▶ **Work to be completed**: Take the lines below beginning at the line that has "purple capsule [736,288,869,356]" and stopping after the line that has "green goblet [87,429,167,498]", and print them exactly as they are, with no other lines.

□ □ □

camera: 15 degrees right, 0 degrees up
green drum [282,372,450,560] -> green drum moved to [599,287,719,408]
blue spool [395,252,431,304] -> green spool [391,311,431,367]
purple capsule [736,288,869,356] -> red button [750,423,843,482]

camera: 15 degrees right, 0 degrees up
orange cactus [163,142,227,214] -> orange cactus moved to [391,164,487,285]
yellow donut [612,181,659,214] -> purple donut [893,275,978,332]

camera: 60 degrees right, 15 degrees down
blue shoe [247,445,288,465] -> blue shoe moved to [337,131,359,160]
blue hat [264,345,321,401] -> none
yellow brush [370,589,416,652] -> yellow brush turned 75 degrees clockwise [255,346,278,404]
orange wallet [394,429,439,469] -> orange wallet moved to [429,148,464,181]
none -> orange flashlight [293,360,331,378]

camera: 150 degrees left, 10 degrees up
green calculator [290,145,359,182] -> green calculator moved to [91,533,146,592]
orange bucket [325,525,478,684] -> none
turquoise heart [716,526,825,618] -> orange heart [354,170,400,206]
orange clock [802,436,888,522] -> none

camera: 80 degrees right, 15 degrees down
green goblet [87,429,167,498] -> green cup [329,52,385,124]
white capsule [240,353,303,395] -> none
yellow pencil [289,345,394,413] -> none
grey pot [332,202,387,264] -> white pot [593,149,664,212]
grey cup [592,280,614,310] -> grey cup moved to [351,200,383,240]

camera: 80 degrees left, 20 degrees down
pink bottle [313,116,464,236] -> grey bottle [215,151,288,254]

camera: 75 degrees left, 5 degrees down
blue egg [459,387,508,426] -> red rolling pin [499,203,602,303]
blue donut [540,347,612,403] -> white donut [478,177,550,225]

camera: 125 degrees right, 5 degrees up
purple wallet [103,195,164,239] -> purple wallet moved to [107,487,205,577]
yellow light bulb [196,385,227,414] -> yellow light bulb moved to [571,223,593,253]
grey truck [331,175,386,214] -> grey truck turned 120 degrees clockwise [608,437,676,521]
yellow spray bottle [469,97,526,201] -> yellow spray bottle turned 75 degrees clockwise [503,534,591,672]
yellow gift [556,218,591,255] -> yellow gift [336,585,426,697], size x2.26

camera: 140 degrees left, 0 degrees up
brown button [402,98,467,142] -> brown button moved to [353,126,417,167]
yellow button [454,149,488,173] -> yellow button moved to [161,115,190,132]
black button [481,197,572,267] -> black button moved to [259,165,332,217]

□ □ □

▶ **Exercise solution**:
purple capsule [736,288,869,356] -> red button [750,423,843,482]

camera: 15 degrees right, 0 degrees up
orange cactus [163,142,227,214] -> orange cactus moved to [391,164,487,285]
yellow donut [612,181,659,214] -> purple donut [893,275,978,332]

camera: 60 degrees right, 15 degrees down
blue shoe [247,445,288,465] -> blue shoe moved to [337,131,359,160]
blue hat [264,345,321,401] -> none
yellow brush [370,589,416,652] -> yellow brush turned 75 degrees clockwise [255,346,278,404]
orange wallet [394,429,439,469] -> orange wallet moved to [429,148,464,181]
none -> orange flashlight [293,360,331,378]

camera: 150 degrees left, 10 degrees up
green calculator [290,145,359,182] -> green calculator moved to [91,533,146,592]
orange bucket [325,525,478,684] -> none
turquoise heart [716,526,825,618] -> orange heart [354,170,400,206]
orange clock [802,436,888,522] -> none

camera: 80 degrees right, 15 degrees down
green goblet [87,429,167,498] -> green cup [329,52,385,124]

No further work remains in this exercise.